### Data excerpts
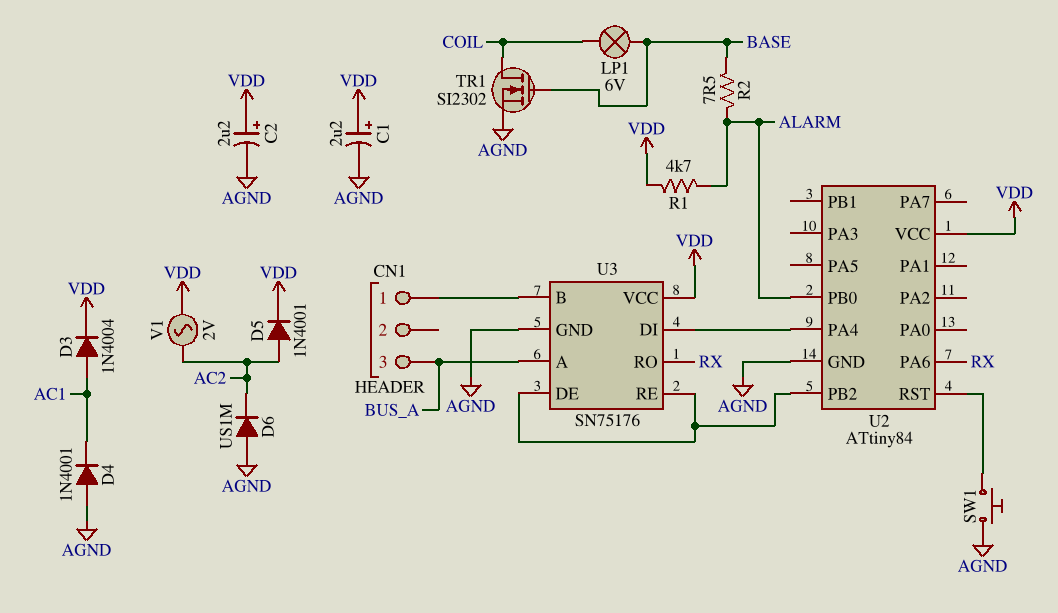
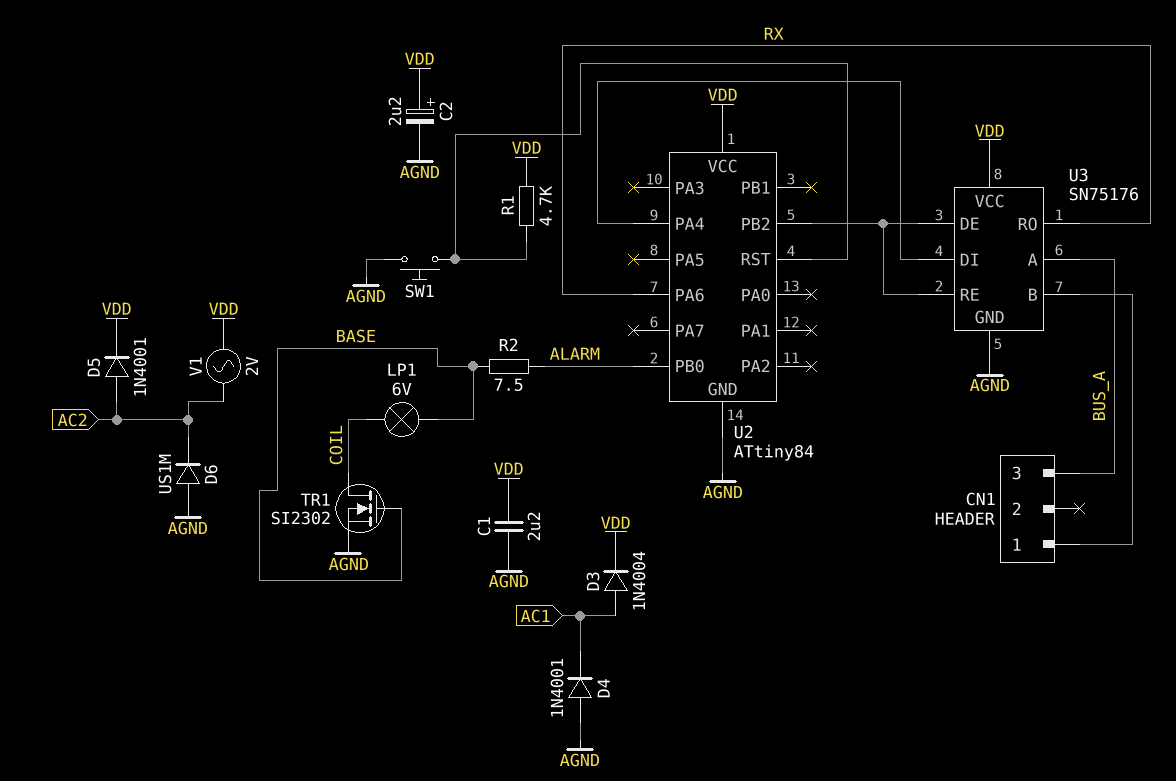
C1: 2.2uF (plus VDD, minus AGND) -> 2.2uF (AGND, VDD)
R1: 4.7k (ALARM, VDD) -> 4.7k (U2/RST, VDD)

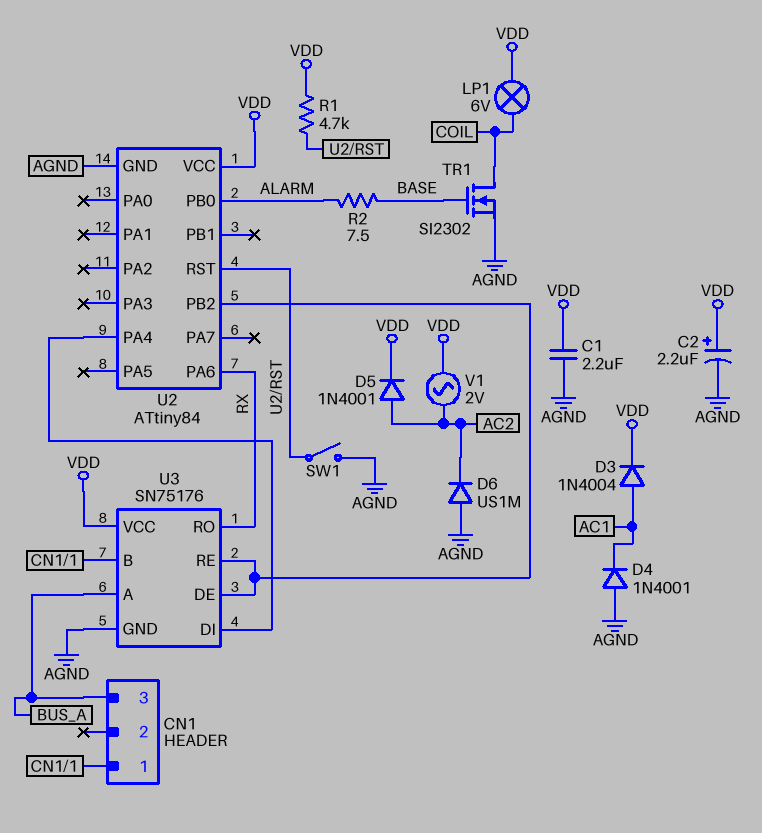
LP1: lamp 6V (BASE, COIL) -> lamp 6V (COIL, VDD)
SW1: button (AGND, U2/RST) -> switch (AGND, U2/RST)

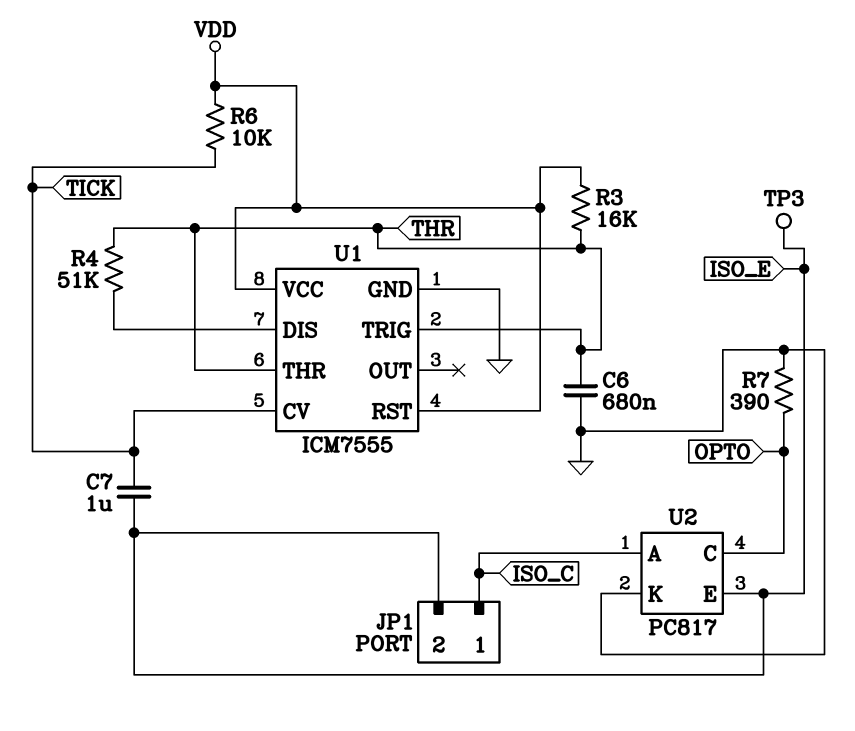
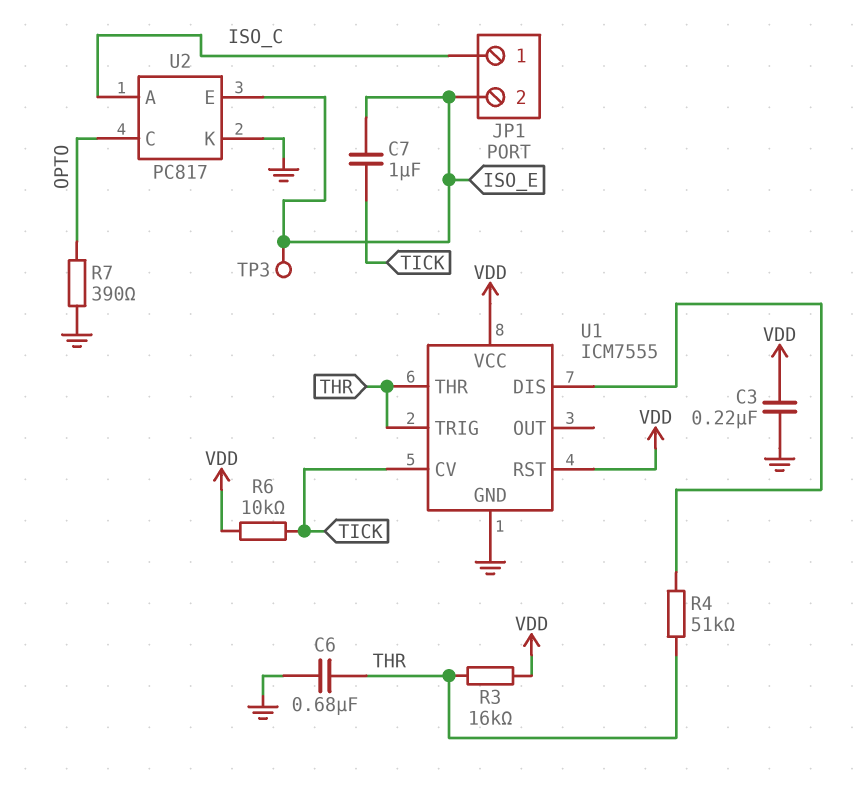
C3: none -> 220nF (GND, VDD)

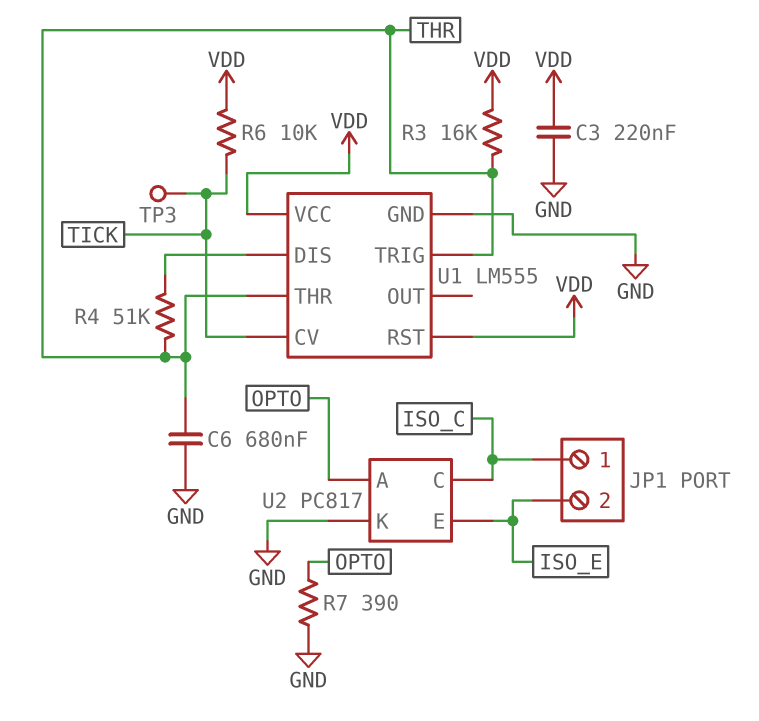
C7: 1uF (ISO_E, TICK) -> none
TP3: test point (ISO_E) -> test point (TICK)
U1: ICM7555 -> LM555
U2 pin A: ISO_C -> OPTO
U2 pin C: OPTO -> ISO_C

### Problem statement
Copy the lines of the records, beginning where the line containing "R1: 4.7k (ALARM, VDD) -> 4.7k (U2/RST, VDD)" appears and continuing through the final line, exactly and with no pictures.

### Answer to the problem
R1: 4.7k (ALARM, VDD) -> 4.7k (U2/RST, VDD)

LP1: lamp 6V (BASE, COIL) -> lamp 6V (COIL, VDD)
SW1: button (AGND, U2/RST) -> switch (AGND, U2/RST)

C3: none -> 220nF (GND, VDD)

C7: 1uF (ISO_E, TICK) -> none
TP3: test point (ISO_E) -> test point (TICK)
U1: ICM7555 -> LM555
U2 pin A: ISO_C -> OPTO
U2 pin C: OPTO -> ISO_C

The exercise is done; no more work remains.